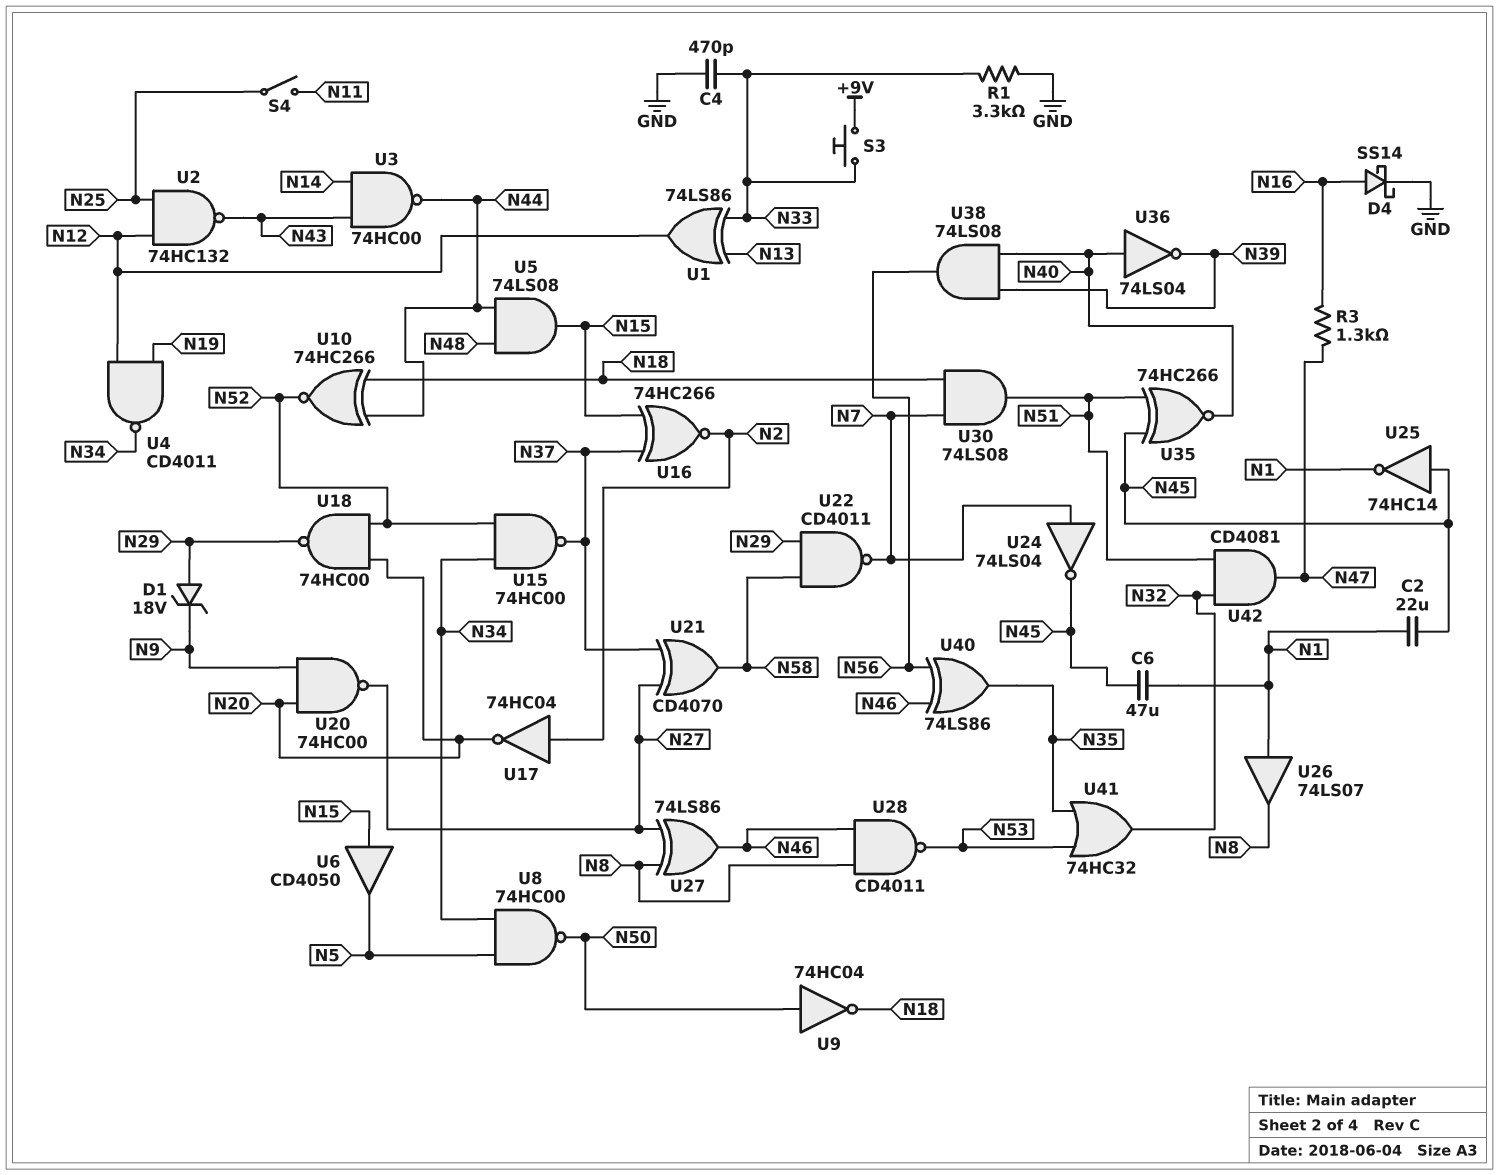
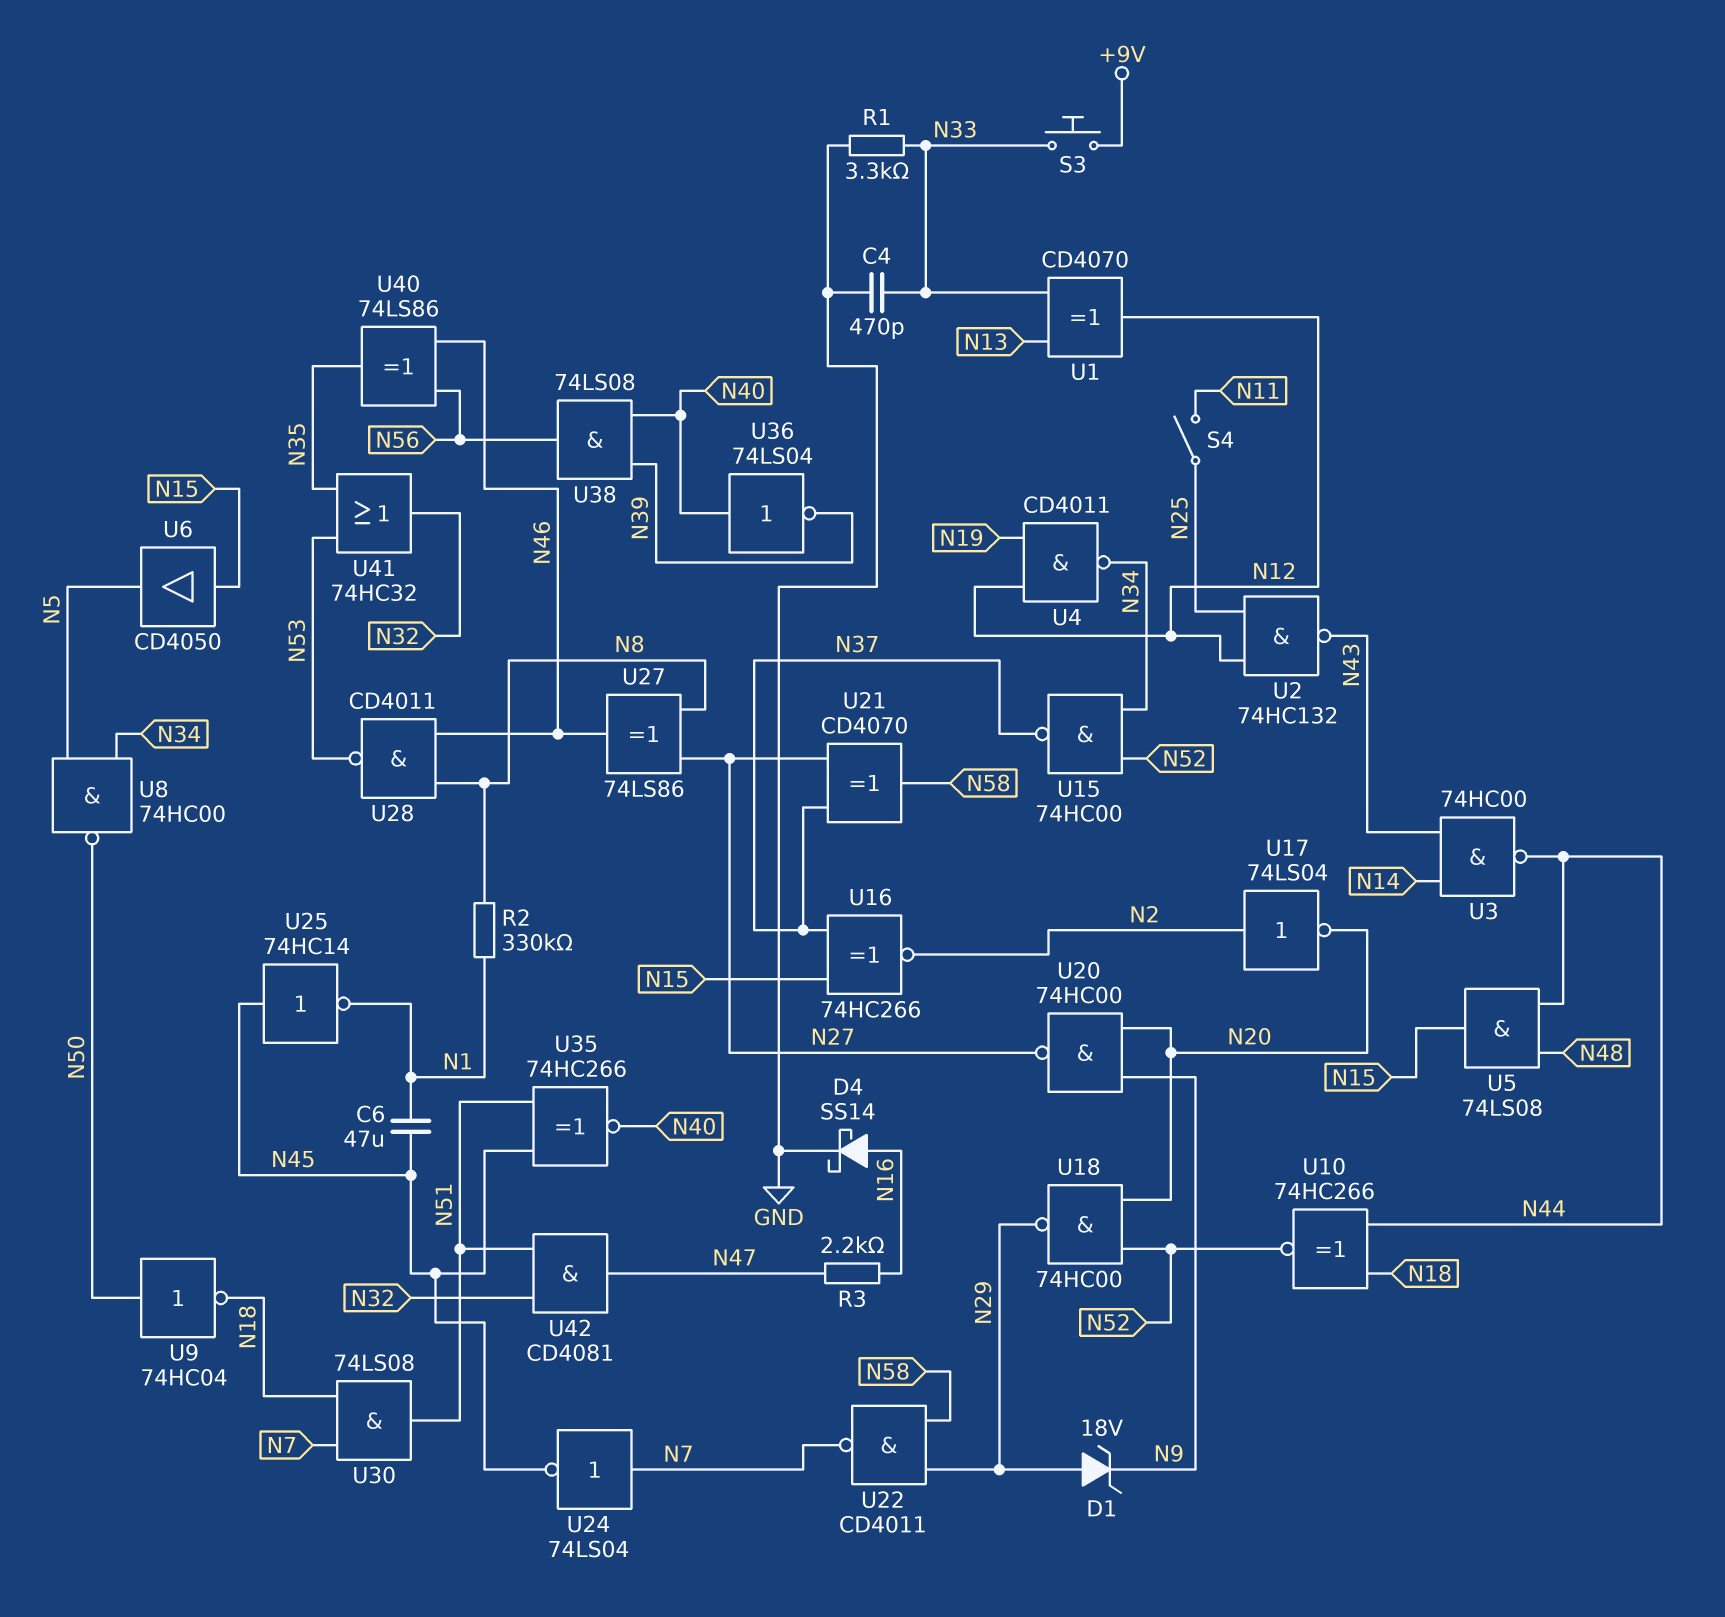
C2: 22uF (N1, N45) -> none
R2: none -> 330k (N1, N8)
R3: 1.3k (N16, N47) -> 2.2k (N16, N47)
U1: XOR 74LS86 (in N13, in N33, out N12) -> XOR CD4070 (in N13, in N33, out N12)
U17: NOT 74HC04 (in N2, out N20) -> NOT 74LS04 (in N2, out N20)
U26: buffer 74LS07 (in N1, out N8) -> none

####################

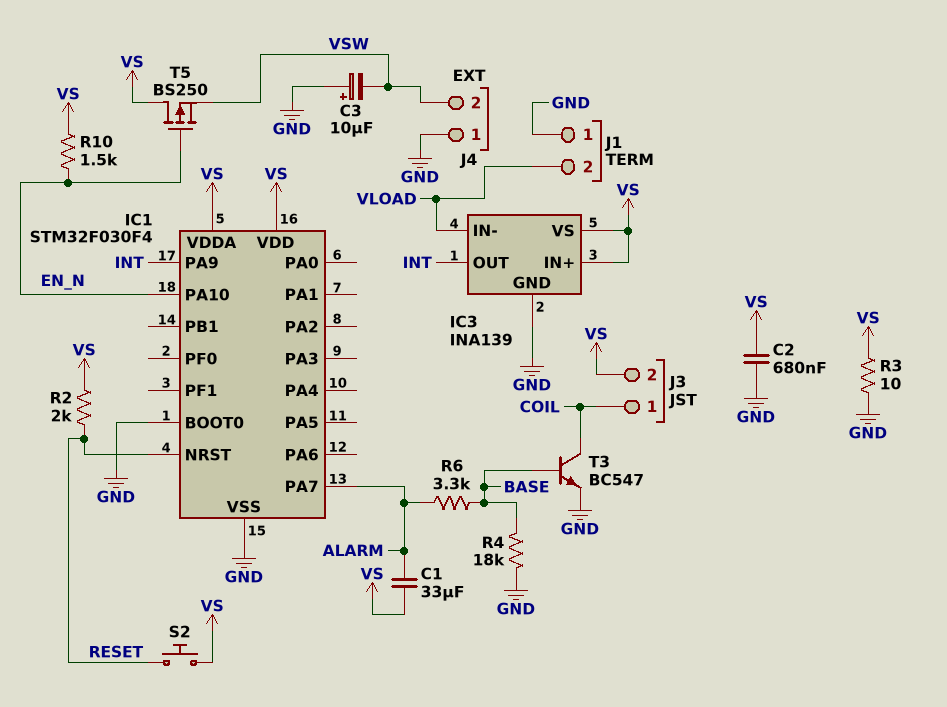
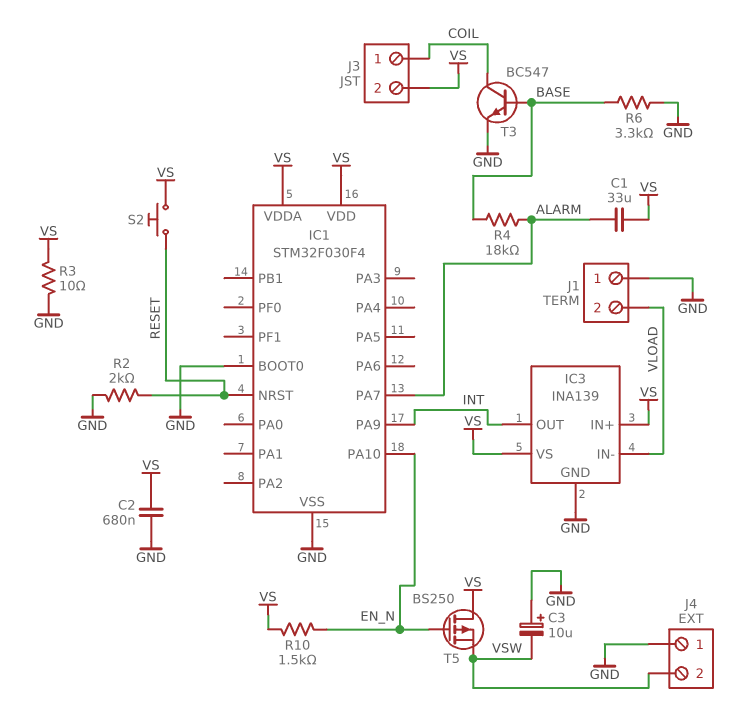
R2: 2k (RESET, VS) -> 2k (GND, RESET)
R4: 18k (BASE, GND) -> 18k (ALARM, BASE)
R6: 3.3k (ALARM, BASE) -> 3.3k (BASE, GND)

####################

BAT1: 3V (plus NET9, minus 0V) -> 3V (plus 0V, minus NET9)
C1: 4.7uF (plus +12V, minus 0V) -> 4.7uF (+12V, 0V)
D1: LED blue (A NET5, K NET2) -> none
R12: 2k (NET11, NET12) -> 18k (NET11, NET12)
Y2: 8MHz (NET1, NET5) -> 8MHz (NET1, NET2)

####################

In the entries above, find the line with "R3: 1.3k (N16, N47) -> 2.2k (N16, N47)" and the line with "U26: buffer 74LS07 (in N1, out N8) -> none", then restate word for word both of them and every line between, with nothing more.

§ REPLY TO THE TASK:
R3: 1.3k (N16, N47) -> 2.2k (N16, N47)
U1: XOR 74LS86 (in N13, in N33, out N12) -> XOR CD4070 (in N13, in N33, out N12)
U17: NOT 74HC04 (in N2, out N20) -> NOT 74LS04 (in N2, out N20)
U26: buffer 74LS07 (in N1, out N8) -> none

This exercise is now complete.